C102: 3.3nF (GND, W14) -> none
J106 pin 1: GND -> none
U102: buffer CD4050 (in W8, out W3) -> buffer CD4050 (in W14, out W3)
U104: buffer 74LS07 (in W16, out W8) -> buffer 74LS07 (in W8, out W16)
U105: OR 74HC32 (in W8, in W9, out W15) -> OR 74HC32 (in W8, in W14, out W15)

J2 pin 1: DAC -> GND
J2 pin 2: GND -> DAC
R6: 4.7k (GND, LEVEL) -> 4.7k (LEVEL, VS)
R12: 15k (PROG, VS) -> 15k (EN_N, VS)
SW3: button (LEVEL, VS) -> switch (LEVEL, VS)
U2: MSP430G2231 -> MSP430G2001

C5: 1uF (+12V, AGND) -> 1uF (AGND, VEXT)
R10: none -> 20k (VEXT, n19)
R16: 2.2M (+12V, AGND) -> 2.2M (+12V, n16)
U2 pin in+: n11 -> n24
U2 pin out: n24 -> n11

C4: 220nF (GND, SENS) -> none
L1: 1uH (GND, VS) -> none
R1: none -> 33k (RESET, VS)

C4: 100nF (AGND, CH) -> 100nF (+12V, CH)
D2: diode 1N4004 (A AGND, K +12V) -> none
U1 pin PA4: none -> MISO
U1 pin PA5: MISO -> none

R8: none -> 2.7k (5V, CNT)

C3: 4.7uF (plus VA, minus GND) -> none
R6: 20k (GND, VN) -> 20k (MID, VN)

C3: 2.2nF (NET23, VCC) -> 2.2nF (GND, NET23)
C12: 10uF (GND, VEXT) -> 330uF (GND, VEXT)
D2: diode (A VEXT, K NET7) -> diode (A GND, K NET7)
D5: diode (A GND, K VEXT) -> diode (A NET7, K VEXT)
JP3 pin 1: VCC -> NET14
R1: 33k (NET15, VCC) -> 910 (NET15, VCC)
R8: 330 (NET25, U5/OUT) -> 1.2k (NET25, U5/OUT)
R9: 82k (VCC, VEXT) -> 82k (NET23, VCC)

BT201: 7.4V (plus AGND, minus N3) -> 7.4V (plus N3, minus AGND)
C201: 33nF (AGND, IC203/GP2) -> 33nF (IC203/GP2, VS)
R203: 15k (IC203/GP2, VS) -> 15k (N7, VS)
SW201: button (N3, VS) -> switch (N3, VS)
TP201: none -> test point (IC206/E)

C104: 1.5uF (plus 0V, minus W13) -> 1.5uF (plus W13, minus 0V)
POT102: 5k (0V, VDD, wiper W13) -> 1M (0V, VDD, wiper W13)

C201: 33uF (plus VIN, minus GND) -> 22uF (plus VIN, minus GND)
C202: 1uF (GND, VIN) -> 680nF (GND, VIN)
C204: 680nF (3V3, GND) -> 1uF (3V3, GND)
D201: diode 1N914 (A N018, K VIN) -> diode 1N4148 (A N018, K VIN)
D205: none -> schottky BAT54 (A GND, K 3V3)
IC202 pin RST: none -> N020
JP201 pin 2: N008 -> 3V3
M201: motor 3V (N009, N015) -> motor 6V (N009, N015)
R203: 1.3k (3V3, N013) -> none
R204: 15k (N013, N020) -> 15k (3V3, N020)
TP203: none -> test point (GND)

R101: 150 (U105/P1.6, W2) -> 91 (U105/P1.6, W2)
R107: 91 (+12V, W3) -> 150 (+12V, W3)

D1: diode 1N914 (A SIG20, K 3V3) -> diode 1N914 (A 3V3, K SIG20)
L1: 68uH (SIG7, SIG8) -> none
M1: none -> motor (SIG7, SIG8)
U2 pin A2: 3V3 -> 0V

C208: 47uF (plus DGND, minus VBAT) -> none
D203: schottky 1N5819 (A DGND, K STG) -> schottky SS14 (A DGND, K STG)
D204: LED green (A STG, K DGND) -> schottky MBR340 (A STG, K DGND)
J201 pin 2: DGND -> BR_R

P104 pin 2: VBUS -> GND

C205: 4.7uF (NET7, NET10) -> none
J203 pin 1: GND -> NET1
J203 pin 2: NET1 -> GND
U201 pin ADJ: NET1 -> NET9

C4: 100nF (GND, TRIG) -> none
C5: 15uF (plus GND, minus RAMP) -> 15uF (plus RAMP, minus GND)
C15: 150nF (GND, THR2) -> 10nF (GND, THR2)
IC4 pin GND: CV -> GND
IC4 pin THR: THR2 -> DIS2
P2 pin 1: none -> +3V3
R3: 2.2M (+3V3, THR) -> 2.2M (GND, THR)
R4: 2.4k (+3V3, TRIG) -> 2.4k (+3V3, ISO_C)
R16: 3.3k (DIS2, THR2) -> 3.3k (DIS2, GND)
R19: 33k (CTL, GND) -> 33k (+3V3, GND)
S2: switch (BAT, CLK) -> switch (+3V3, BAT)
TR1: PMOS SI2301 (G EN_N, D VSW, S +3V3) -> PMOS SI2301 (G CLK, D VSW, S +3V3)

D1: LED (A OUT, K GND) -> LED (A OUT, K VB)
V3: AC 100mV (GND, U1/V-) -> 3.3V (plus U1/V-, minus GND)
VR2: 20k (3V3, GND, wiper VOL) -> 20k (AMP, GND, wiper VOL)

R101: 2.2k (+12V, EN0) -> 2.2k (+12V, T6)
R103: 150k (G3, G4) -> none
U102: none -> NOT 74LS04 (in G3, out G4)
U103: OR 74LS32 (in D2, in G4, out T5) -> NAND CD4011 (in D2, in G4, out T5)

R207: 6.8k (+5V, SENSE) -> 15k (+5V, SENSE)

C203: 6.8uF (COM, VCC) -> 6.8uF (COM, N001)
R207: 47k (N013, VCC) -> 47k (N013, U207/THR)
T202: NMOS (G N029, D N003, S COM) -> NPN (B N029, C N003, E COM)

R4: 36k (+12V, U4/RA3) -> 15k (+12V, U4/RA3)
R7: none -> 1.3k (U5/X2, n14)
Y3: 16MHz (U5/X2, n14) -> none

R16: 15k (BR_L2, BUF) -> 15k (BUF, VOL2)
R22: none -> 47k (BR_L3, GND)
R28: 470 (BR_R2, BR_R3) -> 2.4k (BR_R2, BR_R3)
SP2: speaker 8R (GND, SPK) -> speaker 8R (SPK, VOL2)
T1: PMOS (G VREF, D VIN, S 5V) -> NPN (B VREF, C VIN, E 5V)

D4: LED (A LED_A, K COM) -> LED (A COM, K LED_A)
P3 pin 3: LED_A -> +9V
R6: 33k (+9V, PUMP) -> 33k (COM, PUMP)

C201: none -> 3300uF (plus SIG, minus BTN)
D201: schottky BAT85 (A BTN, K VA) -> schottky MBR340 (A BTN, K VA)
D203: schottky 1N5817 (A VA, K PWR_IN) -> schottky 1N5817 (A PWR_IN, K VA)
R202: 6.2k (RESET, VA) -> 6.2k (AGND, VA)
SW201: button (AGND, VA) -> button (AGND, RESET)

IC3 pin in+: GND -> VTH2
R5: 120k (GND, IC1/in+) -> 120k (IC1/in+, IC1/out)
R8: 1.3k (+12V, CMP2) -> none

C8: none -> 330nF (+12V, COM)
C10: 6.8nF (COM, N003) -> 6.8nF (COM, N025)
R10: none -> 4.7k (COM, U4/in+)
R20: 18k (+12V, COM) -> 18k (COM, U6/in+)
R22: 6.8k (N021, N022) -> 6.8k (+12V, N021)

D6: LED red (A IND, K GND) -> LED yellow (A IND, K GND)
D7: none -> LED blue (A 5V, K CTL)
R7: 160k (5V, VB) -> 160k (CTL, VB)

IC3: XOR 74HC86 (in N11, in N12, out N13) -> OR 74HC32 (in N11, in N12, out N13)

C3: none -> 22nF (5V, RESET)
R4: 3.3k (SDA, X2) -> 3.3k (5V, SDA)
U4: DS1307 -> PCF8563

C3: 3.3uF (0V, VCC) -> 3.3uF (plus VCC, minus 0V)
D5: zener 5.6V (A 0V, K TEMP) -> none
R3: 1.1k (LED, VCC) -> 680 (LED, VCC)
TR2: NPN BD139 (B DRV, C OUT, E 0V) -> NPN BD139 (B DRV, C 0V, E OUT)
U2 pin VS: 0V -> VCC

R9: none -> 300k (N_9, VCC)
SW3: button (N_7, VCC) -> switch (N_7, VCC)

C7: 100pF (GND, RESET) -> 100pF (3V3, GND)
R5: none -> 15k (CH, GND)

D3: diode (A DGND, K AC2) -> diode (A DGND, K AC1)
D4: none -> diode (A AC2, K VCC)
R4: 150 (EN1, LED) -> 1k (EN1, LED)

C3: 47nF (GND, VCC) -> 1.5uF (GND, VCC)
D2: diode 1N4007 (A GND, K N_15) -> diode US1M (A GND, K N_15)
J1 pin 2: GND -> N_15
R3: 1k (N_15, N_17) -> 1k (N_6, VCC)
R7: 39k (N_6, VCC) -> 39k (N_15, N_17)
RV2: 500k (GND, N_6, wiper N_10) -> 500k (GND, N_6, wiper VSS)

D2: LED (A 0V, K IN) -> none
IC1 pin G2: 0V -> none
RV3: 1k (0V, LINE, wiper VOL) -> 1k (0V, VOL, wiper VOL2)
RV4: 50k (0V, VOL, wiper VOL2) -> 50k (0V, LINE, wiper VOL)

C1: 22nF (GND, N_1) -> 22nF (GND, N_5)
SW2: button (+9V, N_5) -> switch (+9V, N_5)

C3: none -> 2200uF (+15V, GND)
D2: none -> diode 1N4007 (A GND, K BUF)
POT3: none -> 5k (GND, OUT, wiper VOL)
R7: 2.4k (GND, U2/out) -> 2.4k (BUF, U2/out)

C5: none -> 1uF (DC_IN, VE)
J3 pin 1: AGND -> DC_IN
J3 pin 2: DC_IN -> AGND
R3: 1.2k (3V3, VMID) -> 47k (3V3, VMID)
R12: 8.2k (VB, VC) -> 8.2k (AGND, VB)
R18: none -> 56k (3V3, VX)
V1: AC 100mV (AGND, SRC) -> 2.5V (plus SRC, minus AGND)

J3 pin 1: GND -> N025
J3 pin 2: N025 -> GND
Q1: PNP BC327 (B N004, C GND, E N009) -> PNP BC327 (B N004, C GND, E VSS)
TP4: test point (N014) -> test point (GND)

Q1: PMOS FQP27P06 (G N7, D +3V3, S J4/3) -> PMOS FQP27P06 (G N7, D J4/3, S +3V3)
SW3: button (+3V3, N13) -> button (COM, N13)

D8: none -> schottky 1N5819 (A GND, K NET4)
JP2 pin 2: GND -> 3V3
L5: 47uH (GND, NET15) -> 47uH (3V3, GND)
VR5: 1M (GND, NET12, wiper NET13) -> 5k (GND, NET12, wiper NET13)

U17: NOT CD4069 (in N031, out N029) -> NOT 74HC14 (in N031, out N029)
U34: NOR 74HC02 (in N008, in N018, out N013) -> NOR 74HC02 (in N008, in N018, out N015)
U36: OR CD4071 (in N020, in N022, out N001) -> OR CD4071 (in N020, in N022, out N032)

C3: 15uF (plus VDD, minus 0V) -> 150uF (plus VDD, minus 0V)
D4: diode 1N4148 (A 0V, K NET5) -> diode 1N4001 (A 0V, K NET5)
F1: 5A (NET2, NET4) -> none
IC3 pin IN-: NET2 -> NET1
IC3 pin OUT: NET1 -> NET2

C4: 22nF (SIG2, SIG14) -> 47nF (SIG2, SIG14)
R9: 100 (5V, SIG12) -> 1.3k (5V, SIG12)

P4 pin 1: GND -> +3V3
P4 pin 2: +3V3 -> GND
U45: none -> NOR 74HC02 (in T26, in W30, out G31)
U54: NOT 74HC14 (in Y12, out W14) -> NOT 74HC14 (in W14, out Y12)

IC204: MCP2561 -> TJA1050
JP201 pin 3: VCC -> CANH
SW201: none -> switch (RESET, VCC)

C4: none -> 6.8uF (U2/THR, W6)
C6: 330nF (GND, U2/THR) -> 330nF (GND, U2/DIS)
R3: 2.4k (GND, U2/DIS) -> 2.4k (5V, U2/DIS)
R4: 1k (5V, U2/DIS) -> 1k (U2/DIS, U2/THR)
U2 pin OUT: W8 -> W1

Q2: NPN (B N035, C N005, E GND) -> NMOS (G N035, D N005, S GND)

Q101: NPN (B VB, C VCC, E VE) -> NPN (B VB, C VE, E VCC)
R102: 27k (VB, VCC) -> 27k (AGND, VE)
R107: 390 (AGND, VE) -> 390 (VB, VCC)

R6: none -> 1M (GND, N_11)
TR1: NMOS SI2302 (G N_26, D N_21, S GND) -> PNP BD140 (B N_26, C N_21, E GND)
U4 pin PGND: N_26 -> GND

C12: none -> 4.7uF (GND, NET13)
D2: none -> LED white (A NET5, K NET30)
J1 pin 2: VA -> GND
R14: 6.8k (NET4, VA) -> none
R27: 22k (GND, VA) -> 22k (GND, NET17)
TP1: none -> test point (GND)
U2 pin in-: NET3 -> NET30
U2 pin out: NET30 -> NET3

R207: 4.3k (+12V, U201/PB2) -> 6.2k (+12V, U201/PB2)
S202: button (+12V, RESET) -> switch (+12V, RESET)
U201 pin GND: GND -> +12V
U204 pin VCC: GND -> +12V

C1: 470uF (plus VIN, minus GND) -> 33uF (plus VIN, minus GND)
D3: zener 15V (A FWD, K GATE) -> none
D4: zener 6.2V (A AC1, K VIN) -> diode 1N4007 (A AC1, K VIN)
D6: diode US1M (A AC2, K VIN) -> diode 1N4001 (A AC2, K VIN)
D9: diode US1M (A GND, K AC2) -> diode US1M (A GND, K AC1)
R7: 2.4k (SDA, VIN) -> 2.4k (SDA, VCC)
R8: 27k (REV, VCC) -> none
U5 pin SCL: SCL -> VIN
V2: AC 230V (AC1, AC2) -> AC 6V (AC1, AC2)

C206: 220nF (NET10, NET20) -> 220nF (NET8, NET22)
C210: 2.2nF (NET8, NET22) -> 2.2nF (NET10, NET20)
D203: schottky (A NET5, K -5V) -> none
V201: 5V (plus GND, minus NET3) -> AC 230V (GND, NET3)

━━━━━━━━━━

The answer should consist of every line above in which "button" appears.

**Output**.
SW3: button (LEVEL, VS) -> switch (LEVEL, VS)
SW201: button (N3, VS) -> switch (N3, VS)
SW201: button (AGND, VA) -> button (AGND, RESET)
SW3: button (N_7, VCC) -> switch (N_7, VCC)
SW2: button (+9V, N_5) -> switch (+9V, N_5)
SW3: button (+3V3, N13) -> button (COM, N13)
S202: button (+12V, RESET) -> switch (+12V, RESET)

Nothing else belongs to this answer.